• _Exercise details_: Copy out each line of the data that includes the string "moved".

• _Data_:

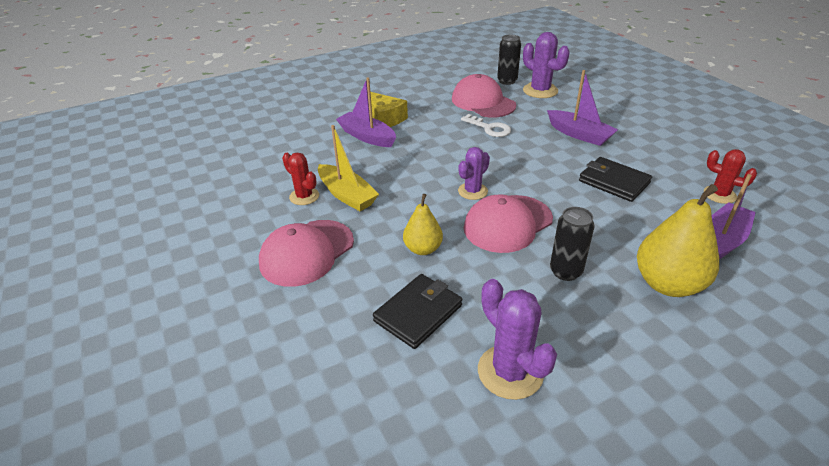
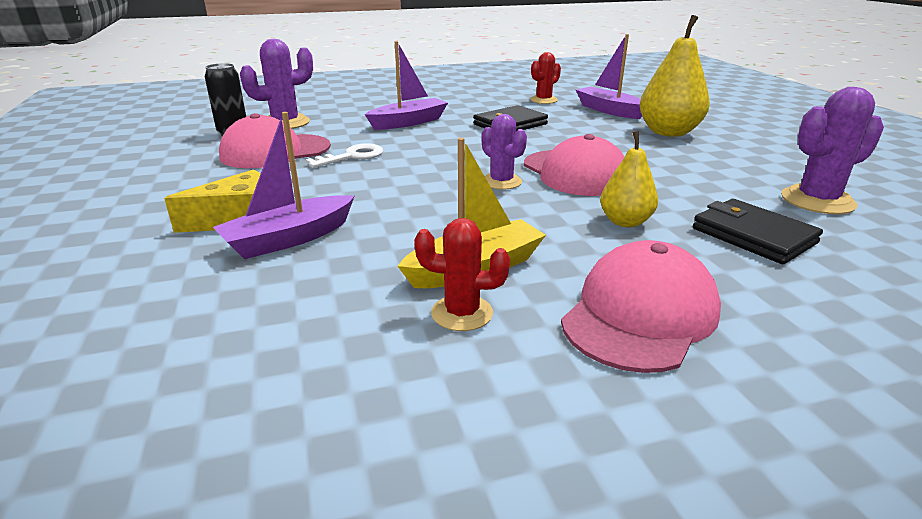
camera: 80 degrees left, 10 degrees down
pink cap [259,220,354,287] -> pink cap turned 105 degrees counterclockwise [561,240,721,373]
red cactus [282,153,319,205] -> red cactus turned 45 degrees clockwise [414,218,510,331]
black can [550,207,595,281] -> none

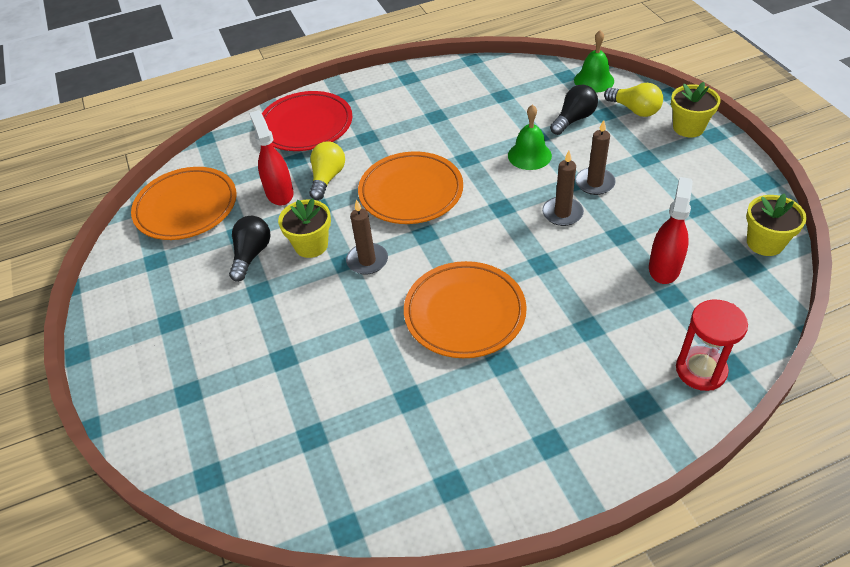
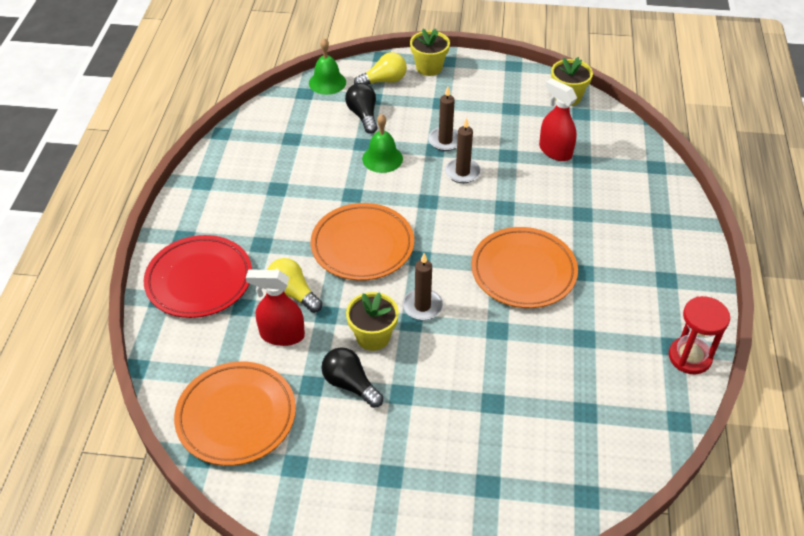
camera: 65 degrees left, 0 degrees up
red hourglass [676,299,748,391] -> red hourglass moved to [669,296,730,374]

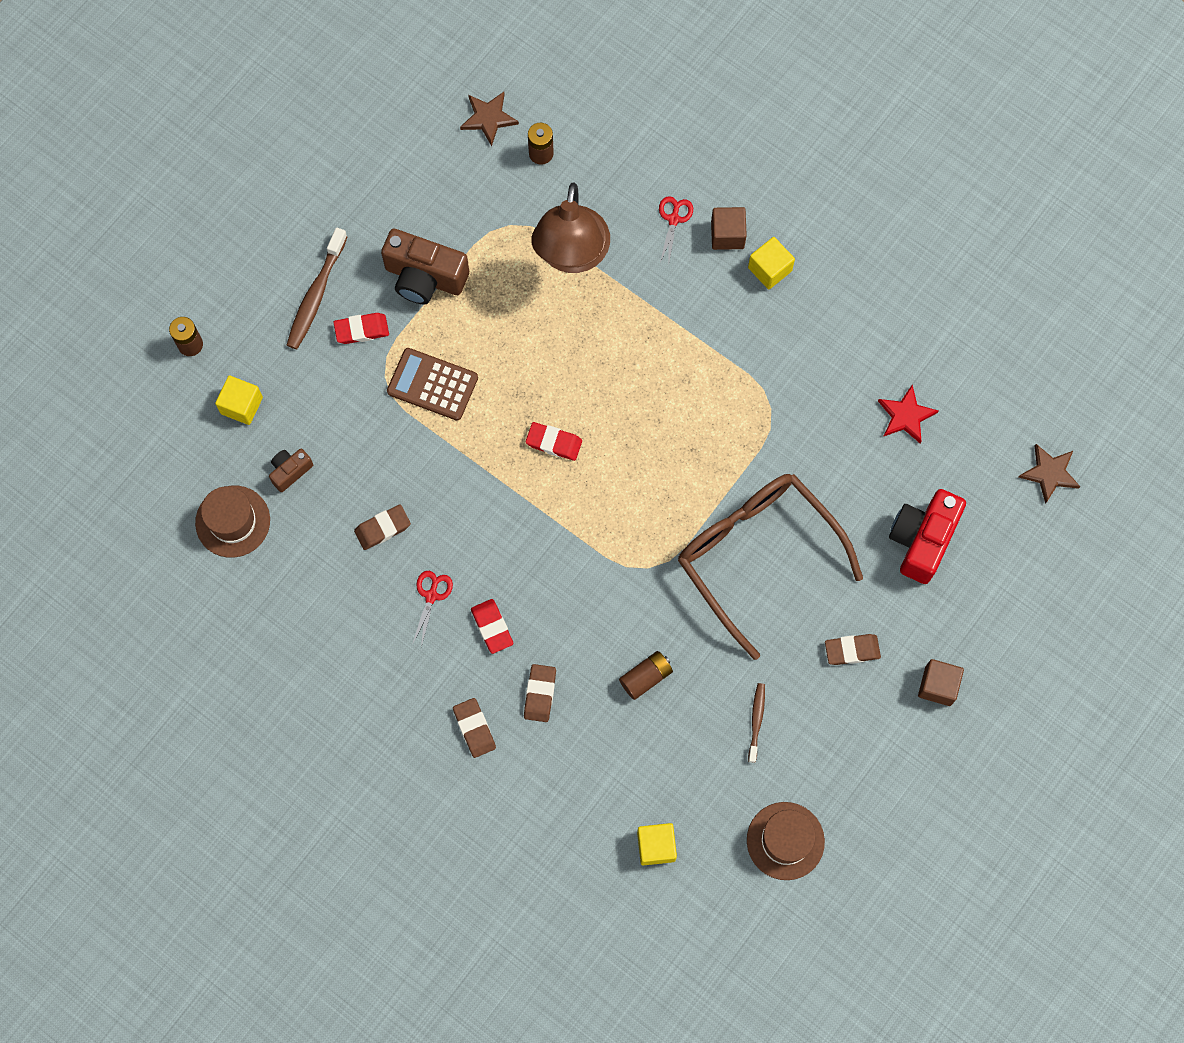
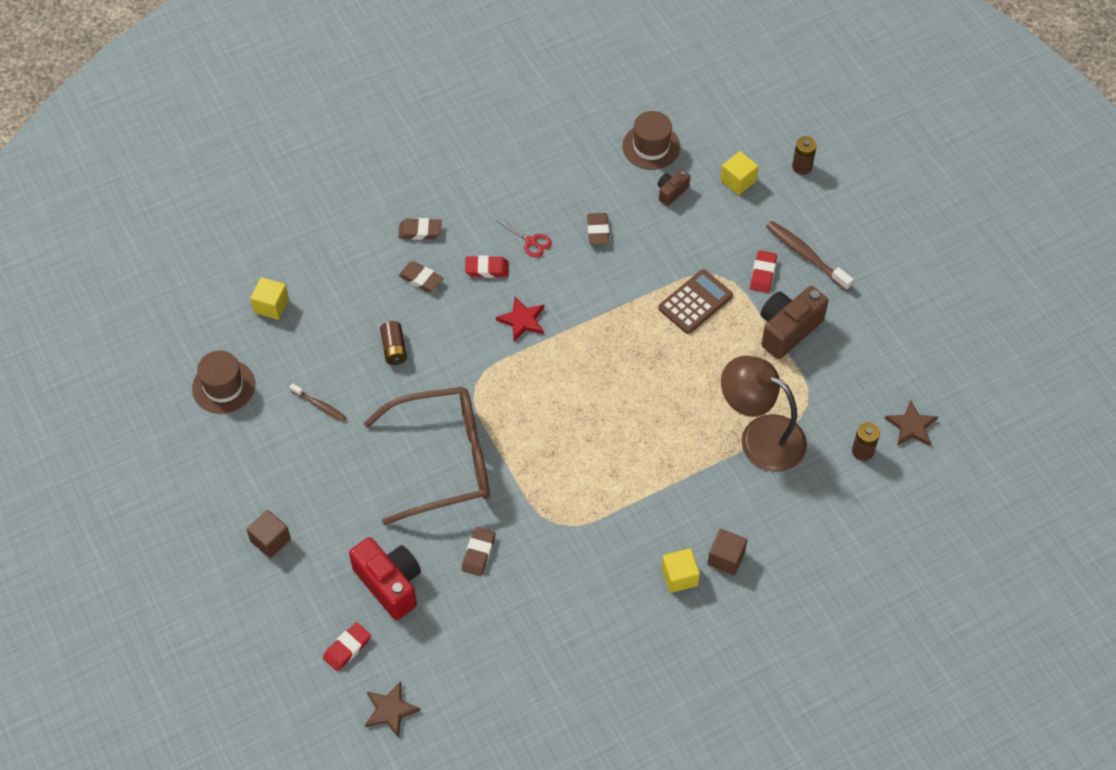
camera: 115 degrees right, 15 degrees down
brown camera [269,449,313,492] -> brown camera turned 120 degrees counterclockwise [658,169,690,206]
red eraser [526,422,582,461] -> red eraser moved to [323,622,371,671]
red scissors [659,196,693,266] -> none
brown eraser [825,634,881,665] -> brown eraser moved to [462,527,496,576]
red star [878,385,938,444] -> red star moved to [496,297,544,341]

• _Result for this exercise_:
red hourglass [676,299,748,391] -> red hourglass moved to [669,296,730,374]
red eraser [526,422,582,461] -> red eraser moved to [323,622,371,671]
brown eraser [825,634,881,665] -> brown eraser moved to [462,527,496,576]
red star [878,385,938,444] -> red star moved to [496,297,544,341]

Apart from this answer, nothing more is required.